§ Exercise data:
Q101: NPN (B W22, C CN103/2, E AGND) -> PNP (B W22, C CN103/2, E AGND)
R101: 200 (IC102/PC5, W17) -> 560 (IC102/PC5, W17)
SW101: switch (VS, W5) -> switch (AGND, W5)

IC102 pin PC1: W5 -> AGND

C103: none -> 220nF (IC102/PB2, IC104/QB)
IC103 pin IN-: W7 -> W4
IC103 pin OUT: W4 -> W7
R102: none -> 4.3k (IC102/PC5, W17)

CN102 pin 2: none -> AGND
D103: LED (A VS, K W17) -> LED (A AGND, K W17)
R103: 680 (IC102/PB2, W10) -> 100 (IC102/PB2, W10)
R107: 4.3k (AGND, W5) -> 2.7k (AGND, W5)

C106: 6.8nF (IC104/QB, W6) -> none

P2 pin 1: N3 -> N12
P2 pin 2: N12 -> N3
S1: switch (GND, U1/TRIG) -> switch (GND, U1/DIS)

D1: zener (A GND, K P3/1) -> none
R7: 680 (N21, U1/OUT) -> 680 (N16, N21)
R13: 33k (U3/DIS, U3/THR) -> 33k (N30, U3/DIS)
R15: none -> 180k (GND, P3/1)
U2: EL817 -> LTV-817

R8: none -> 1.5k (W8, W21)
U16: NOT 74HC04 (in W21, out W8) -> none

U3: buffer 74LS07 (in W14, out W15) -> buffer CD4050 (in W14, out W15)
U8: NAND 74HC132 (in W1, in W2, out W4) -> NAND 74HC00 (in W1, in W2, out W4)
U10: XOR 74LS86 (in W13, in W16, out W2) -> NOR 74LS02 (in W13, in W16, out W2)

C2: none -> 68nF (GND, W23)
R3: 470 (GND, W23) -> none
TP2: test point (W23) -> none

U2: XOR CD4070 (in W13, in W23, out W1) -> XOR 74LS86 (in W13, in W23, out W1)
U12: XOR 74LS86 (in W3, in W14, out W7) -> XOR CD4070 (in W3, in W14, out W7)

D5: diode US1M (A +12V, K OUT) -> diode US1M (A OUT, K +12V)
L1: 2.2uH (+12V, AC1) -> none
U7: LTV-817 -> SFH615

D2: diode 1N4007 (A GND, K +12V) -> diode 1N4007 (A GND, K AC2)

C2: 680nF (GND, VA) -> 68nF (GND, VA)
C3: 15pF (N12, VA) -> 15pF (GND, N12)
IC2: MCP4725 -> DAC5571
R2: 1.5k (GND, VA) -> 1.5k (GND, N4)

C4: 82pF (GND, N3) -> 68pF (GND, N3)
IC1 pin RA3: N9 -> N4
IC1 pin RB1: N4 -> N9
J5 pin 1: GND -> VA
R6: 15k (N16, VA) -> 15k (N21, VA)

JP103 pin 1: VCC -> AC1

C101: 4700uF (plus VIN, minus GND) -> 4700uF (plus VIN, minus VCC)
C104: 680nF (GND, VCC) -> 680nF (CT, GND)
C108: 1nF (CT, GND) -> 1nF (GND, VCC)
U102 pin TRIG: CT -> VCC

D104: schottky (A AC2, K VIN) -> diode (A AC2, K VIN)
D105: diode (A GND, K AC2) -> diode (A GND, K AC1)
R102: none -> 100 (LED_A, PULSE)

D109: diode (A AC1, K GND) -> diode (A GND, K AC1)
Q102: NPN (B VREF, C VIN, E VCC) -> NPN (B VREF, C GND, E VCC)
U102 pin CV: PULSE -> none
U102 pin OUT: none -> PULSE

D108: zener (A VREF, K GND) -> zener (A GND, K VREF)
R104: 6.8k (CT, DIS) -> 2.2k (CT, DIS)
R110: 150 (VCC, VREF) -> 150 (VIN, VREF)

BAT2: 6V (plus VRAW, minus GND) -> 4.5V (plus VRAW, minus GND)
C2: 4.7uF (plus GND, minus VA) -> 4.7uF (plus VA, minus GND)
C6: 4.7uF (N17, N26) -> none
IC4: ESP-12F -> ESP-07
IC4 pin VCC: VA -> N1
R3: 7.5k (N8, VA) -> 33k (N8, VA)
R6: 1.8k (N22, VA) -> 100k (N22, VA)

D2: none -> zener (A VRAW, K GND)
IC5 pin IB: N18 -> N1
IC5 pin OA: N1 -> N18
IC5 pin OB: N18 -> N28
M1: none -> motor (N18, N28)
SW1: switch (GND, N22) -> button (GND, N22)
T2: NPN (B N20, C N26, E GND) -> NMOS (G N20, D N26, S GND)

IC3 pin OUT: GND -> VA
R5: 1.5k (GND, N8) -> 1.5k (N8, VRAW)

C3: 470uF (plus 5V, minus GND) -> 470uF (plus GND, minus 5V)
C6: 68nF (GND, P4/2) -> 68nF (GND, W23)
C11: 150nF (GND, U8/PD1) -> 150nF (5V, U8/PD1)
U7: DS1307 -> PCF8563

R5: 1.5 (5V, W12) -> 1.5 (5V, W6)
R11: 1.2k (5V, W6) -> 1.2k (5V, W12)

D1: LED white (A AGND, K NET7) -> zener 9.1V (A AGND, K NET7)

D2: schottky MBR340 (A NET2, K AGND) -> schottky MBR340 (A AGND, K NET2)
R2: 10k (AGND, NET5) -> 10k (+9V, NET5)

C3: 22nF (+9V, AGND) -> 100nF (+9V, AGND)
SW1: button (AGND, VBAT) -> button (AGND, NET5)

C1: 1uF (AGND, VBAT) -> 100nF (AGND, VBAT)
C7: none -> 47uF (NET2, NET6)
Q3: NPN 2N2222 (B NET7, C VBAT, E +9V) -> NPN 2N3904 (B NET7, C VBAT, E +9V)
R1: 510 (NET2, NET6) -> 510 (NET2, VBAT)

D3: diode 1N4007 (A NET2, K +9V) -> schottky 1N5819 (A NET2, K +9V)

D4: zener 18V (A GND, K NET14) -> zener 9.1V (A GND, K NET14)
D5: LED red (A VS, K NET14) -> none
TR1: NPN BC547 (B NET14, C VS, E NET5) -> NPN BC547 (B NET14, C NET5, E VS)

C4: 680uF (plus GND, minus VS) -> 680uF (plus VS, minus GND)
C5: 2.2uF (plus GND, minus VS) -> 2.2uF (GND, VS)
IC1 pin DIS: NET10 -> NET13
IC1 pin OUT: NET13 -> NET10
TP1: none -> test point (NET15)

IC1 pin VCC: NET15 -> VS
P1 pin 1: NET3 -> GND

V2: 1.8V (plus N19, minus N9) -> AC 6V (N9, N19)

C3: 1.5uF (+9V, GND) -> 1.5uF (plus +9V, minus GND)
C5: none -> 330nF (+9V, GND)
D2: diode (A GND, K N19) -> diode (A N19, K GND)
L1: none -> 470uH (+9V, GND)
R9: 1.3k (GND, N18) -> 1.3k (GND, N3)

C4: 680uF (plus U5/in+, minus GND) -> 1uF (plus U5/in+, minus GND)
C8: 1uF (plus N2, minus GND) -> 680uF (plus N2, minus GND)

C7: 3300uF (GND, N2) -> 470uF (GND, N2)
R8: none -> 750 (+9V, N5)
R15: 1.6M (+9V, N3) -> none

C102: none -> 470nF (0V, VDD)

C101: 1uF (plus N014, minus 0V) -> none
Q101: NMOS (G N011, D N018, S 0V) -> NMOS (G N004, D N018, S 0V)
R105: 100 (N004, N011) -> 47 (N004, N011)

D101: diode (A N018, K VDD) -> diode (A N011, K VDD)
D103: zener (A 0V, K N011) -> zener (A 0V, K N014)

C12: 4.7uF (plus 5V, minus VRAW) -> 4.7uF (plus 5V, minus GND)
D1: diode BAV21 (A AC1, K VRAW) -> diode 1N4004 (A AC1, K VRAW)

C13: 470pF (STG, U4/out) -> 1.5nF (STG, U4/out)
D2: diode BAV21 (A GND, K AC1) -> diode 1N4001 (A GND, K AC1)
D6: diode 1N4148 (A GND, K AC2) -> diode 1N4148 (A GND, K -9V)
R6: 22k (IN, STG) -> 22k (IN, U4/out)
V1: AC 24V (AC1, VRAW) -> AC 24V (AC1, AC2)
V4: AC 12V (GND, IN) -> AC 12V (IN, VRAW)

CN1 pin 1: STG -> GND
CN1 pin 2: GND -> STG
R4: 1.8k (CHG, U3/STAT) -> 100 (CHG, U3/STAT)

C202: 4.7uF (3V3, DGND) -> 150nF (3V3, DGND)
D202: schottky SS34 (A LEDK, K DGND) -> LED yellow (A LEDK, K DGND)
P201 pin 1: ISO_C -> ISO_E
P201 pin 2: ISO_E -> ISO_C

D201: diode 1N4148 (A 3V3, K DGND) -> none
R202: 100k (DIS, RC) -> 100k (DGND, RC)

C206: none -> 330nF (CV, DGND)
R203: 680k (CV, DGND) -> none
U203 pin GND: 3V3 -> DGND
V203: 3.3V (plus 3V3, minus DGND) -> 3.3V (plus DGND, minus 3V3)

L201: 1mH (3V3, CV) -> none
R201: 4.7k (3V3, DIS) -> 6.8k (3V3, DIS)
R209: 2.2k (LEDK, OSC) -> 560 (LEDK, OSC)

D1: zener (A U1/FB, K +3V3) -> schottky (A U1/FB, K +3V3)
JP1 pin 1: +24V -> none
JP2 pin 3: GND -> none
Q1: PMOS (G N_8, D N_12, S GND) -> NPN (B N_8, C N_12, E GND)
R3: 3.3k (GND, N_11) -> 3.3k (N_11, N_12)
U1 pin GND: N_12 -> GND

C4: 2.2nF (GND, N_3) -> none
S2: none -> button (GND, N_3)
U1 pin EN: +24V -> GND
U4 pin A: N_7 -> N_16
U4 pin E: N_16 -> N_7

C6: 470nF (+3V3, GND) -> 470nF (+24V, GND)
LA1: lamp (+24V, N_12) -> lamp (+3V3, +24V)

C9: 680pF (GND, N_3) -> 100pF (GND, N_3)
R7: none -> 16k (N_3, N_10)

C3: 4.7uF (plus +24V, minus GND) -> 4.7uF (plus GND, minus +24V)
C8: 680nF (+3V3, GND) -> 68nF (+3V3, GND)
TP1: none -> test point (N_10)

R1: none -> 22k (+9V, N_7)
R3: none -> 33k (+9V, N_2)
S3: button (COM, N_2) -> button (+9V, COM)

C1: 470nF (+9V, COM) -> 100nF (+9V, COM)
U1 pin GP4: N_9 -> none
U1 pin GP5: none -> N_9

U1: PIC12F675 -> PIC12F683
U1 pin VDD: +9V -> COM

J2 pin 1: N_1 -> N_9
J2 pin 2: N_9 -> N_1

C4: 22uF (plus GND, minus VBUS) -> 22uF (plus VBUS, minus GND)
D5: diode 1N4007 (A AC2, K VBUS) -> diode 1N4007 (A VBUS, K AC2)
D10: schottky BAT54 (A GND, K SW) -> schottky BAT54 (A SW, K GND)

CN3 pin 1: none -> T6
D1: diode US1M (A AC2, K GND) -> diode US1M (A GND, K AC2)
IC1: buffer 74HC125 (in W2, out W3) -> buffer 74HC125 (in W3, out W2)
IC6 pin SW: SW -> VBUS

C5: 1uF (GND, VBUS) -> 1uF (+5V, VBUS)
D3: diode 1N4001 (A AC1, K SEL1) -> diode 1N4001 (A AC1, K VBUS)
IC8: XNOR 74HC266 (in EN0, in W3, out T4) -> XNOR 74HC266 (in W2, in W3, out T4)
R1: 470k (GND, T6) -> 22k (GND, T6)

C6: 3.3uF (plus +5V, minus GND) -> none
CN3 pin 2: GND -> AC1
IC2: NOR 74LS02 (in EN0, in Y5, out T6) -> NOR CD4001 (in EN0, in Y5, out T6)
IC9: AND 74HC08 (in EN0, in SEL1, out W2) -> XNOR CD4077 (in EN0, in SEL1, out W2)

§ Exercise brief: When the line with "C4: 680uF (plus U5/in+, minus" is reached in the data above, start copying there, and copy each line exactly until the line with "S3: button (COM, N_2) -> button (+9V, COM)" has been copied; copy nothing else.

§ Solution below:
C4: 680uF (plus U5/in+, minus GND) -> 1uF (plus U5/in+, minus GND)
C8: 1uF (plus N2, minus GND) -> 680uF (plus N2, minus GND)

C7: 3300uF (GND, N2) -> 470uF (GND, N2)
R8: none -> 750 (+9V, N5)
R15: 1.6M (+9V, N3) -> none

C102: none -> 470nF (0V, VDD)

C101: 1uF (plus N014, minus 0V) -> none
Q101: NMOS (G N011, D N018, S 0V) -> NMOS (G N004, D N018, S 0V)
R105: 100 (N004, N011) -> 47 (N004, N011)

D101: diode (A N018, K VDD) -> diode (A N011, K VDD)
D103: zener (A 0V, K N011) -> zener (A 0V, K N014)

C12: 4.7uF (plus 5V, minus VRAW) -> 4.7uF (plus 5V, minus GND)
D1: diode BAV21 (A AC1, K VRAW) -> diode 1N4004 (A AC1, K VRAW)

C13: 470pF (STG, U4/out) -> 1.5nF (STG, U4/out)
D2: diode BAV21 (A GND, K AC1) -> diode 1N4001 (A GND, K AC1)
D6: diode 1N4148 (A GND, K AC2) -> diode 1N4148 (A GND, K -9V)
R6: 22k (IN, STG) -> 22k (IN, U4/out)
V1: AC 24V (AC1, VRAW) -> AC 24V (AC1, AC2)
V4: AC 12V (GND, IN) -> AC 12V (IN, VRAW)

CN1 pin 1: STG -> GND
CN1 pin 2: GND -> STG
R4: 1.8k (CHG, U3/STAT) -> 100 (CHG, U3/STAT)

C202: 4.7uF (3V3, DGND) -> 150nF (3V3, DGND)
D202: schottky SS34 (A LEDK, K DGND) -> LED yellow (A LEDK, K DGND)
P201 pin 1: ISO_C -> ISO_E
P201 pin 2: ISO_E -> ISO_C

D201: diode 1N4148 (A 3V3, K DGND) -> none
R202: 100k (DIS, RC) -> 100k (DGND, RC)

C206: none -> 330nF (CV, DGND)
R203: 680k (CV, DGND) -> none
U203 pin GND: 3V3 -> DGND
V203: 3.3V (plus 3V3, minus DGND) -> 3.3V (plus DGND, minus 3V3)

L201: 1mH (3V3, CV) -> none
R201: 4.7k (3V3, DIS) -> 6.8k (3V3, DIS)
R209: 2.2k (LEDK, OSC) -> 560 (LEDK, OSC)

D1: zener (A U1/FB, K +3V3) -> schottky (A U1/FB, K +3V3)
JP1 pin 1: +24V -> none
JP2 pin 3: GND -> none
Q1: PMOS (G N_8, D N_12, S GND) -> NPN (B N_8, C N_12, E GND)
R3: 3.3k (GND, N_11) -> 3.3k (N_11, N_12)
U1 pin GND: N_12 -> GND

C4: 2.2nF (GND, N_3) -> none
S2: none -> button (GND, N_3)
U1 pin EN: +24V -> GND
U4 pin A: N_7 -> N_16
U4 pin E: N_16 -> N_7

C6: 470nF (+3V3, GND) -> 470nF (+24V, GND)
LA1: lamp (+24V, N_12) -> lamp (+3V3, +24V)

C9: 680pF (GND, N_3) -> 100pF (GND, N_3)
R7: none -> 16k (N_3, N_10)

C3: 4.7uF (plus +24V, minus GND) -> 4.7uF (plus GND, minus +24V)
C8: 680nF (+3V3, GND) -> 68nF (+3V3, GND)
TP1: none -> test point (N_10)

R1: none -> 22k (+9V, N_7)
R3: none -> 33k (+9V, N_2)
S3: button (COM, N_2) -> button (+9V, COM)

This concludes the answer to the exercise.